*Task details*.
Only the lines from the line containing "R1: 2k (COM, PROG) -> 10k (COM, PROG)" to the end of the material belong in the copy; set them down exactly, without pictures.

START Records supplied

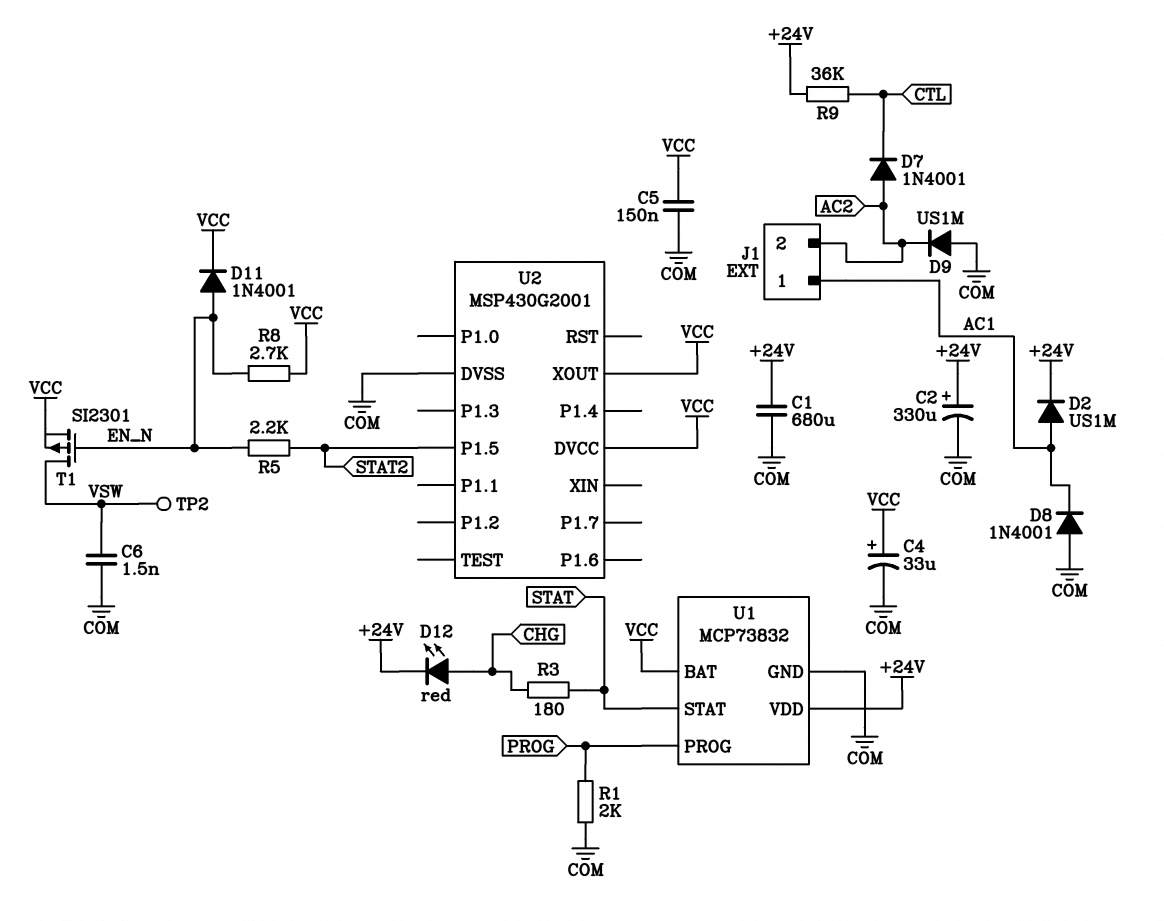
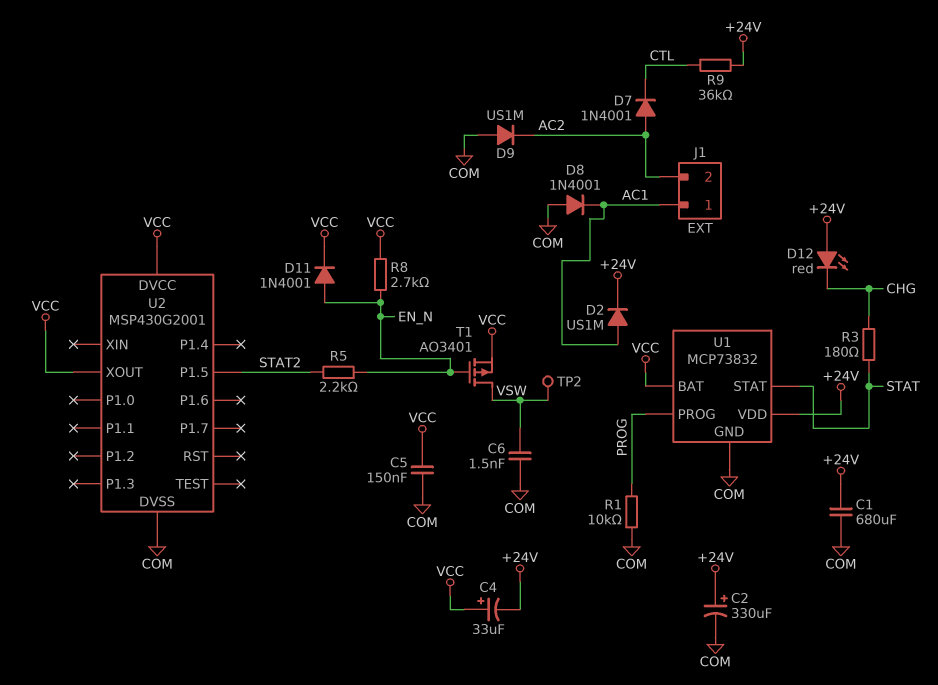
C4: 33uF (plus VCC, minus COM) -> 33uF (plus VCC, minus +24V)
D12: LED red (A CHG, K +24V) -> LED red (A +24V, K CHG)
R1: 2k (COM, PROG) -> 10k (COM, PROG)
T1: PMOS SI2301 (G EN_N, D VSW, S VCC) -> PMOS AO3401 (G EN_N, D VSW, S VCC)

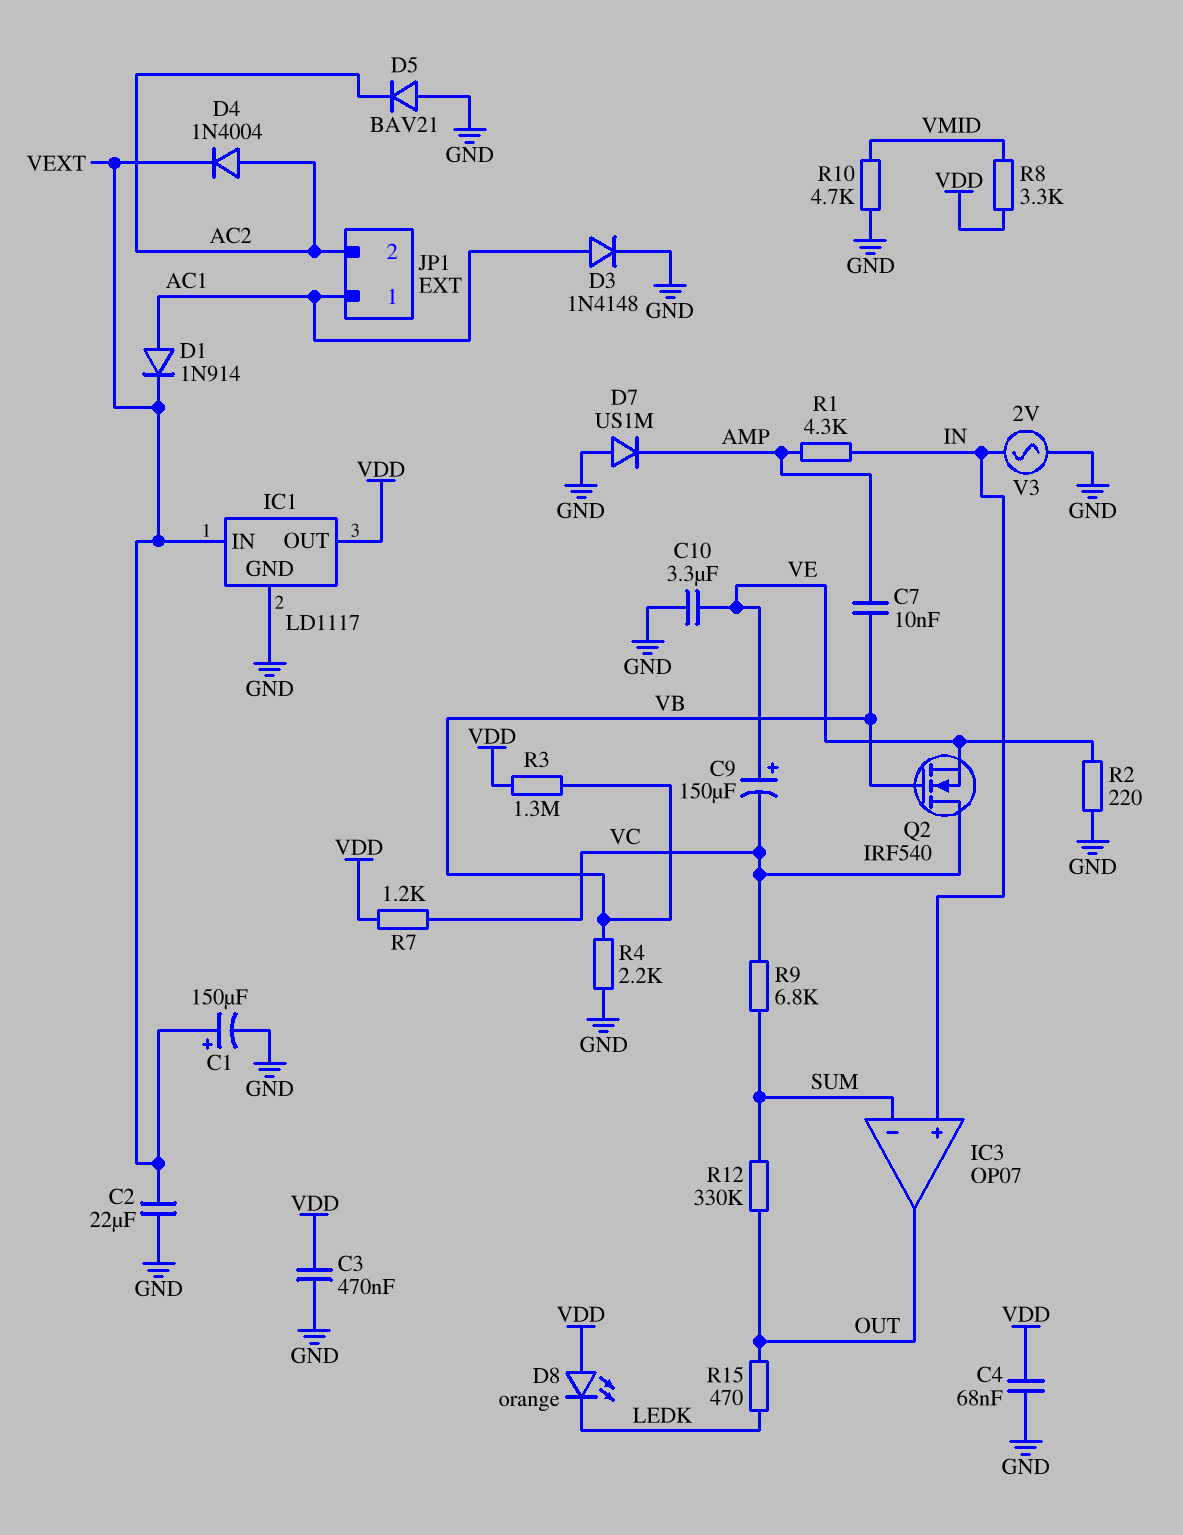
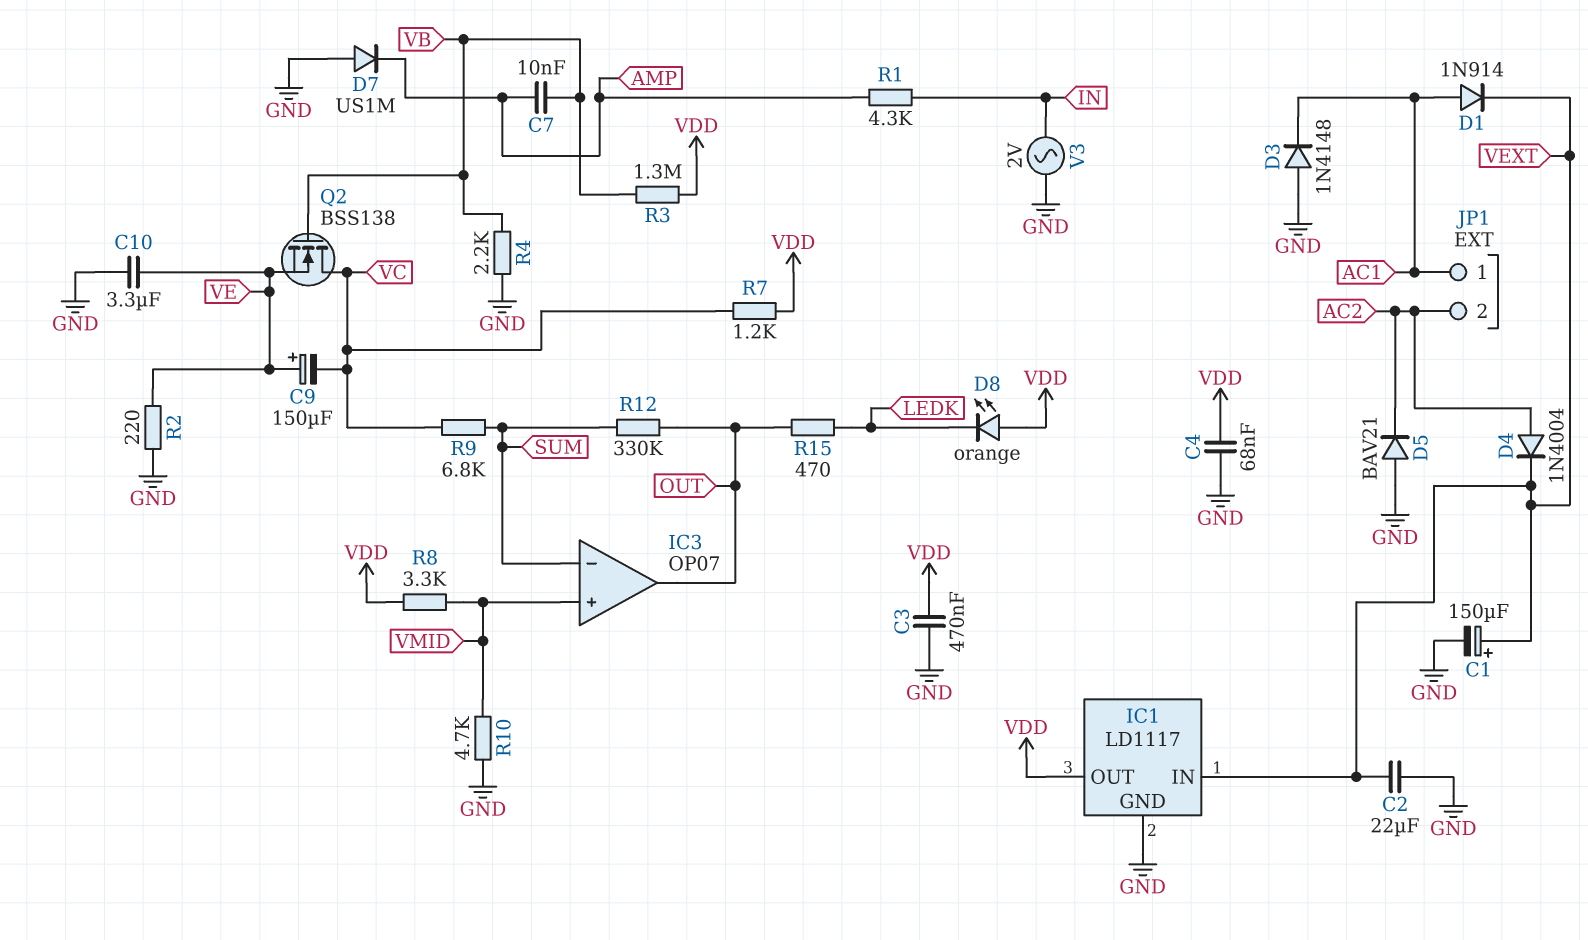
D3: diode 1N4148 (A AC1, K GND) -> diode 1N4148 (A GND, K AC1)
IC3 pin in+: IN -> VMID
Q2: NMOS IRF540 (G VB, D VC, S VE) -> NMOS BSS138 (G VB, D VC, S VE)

END Records supplied

*Answer box*.
R1: 2k (COM, PROG) -> 10k (COM, PROG)
T1: PMOS SI2301 (G EN_N, D VSW, S VCC) -> PMOS AO3401 (G EN_N, D VSW, S VCC)

D3: diode 1N4148 (A AC1, K GND) -> diode 1N4148 (A GND, K AC1)
IC3 pin in+: IN -> VMID
Q2: NMOS IRF540 (G VB, D VC, S VE) -> NMOS BSS138 (G VB, D VC, S VE)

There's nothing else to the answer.